Stepwise shape edit descriptions:
★ ★ ★ ★ ★ ★ ★
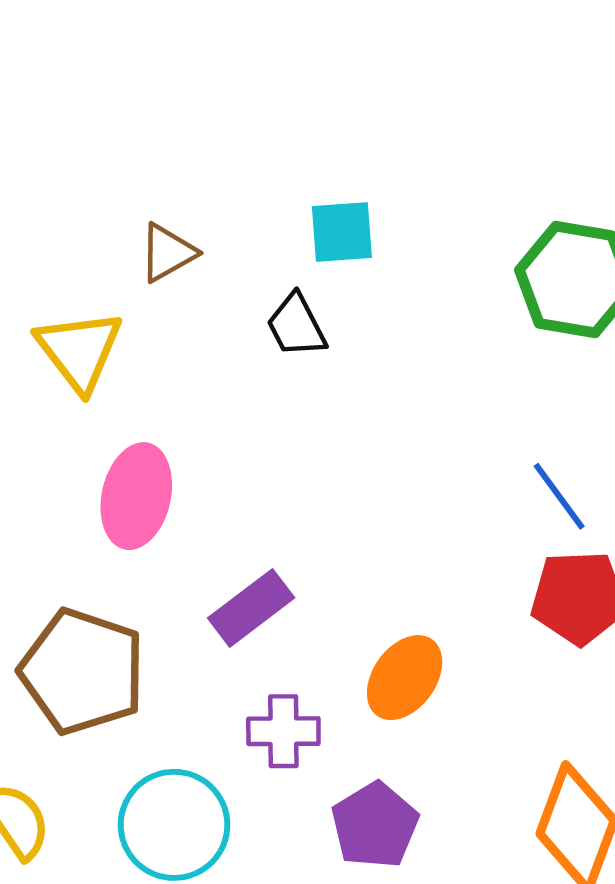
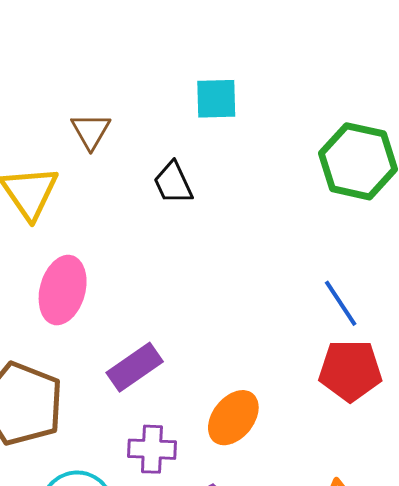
cyan square: (342, 232) -> (216, 99), moved
brown triangle: (168, 253) -> (91, 131), turned -33

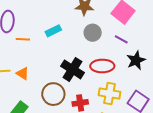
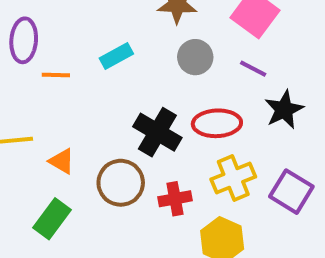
orange triangle: (23, 73) -> (62, 161), moved
yellow cross: (110, 94) -> (233, 178), turned -30

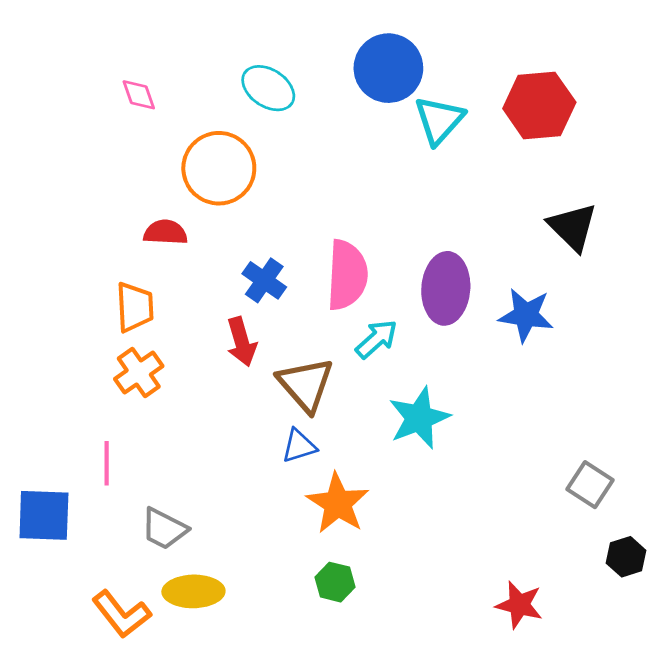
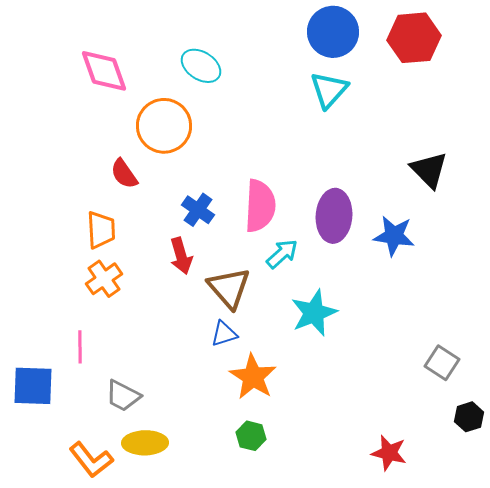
blue circle: (388, 68) -> (333, 32), moved
pink diamond: (139, 95) -> (104, 71), size x1.8
red hexagon: (539, 105) -> (414, 38), moved
red semicircle: (165, 232) -> (124, 174), turned -128

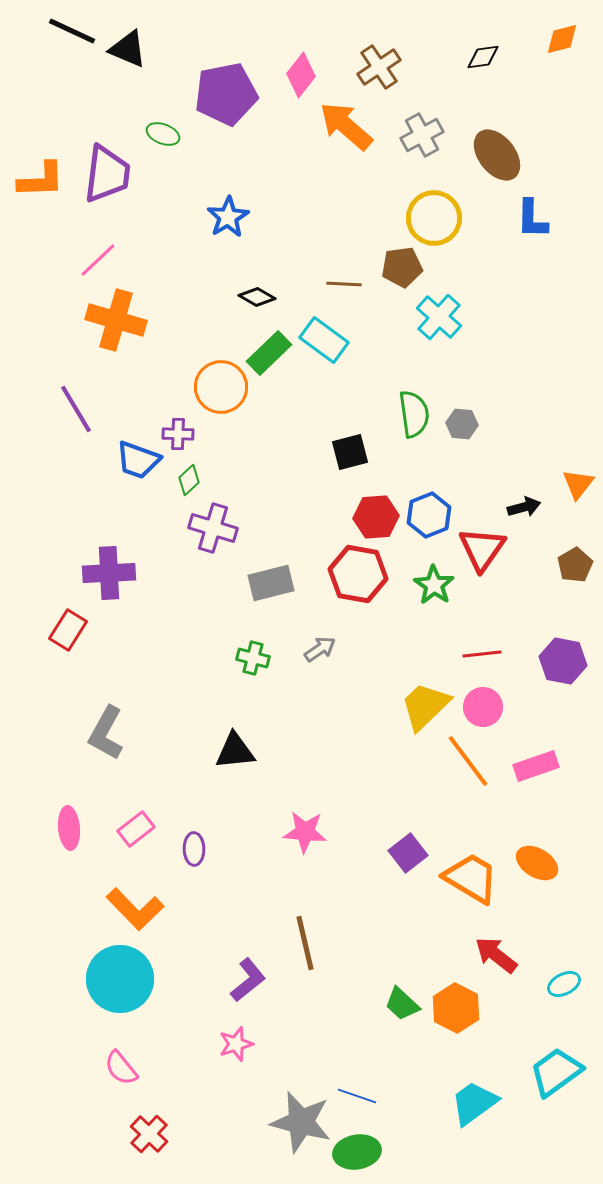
★ ★ ★ ★ ★ ★ ★
=== Task item ===
Retype the records in full. Do not carry over the images.

=== Exercise solution ===
cyan square: (342, 232) -> (216, 99), moved
brown triangle: (168, 253) -> (91, 131), turned -33

orange triangle: (23, 73) -> (62, 161), moved
yellow cross: (110, 94) -> (233, 178), turned -30

blue circle: (388, 68) -> (333, 32), moved
pink diamond: (139, 95) -> (104, 71), size x1.8
red hexagon: (539, 105) -> (414, 38), moved
red semicircle: (165, 232) -> (124, 174), turned -128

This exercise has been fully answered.